*** Dataset content Section Begins ***

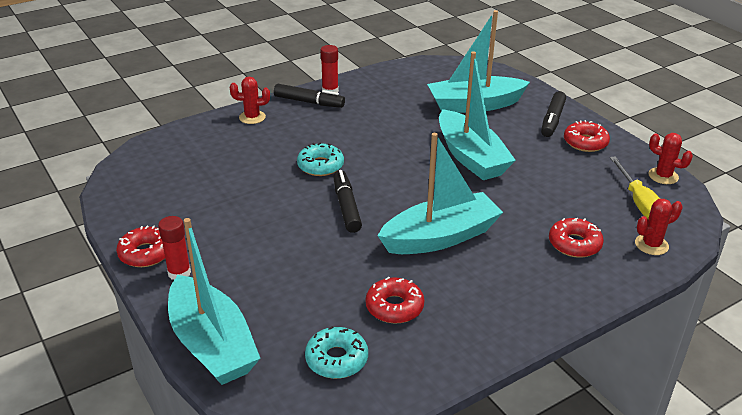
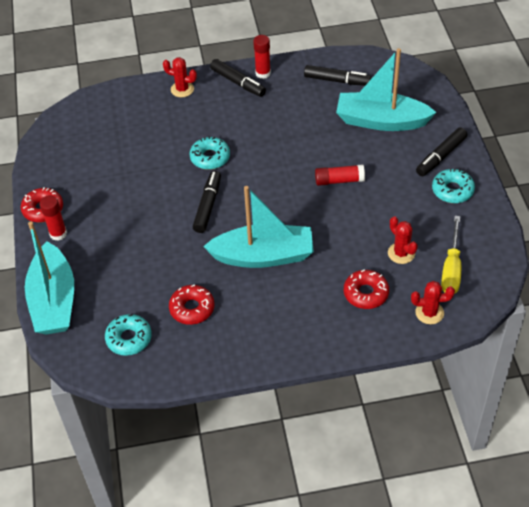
camera: 25 degrees right, 15 degrees up
turquoise boat [439,51,516,180] -> red glue stick [315,164,365,186]
red donut [564,120,610,152] -> turquoise donut [432,169,475,203]
red cactus [648,133,693,184] -> red cactus moved to [388,216,418,264]
none -> black marker [304,65,372,86]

*** Dataset content Section Ends ***

[What you should do] Return exactly the line that contains "red cactus [648,133,693,184]" and every line after it, through the last line of the records.

[Response]
red cactus [648,133,693,184] -> red cactus moved to [388,216,418,264]
none -> black marker [304,65,372,86]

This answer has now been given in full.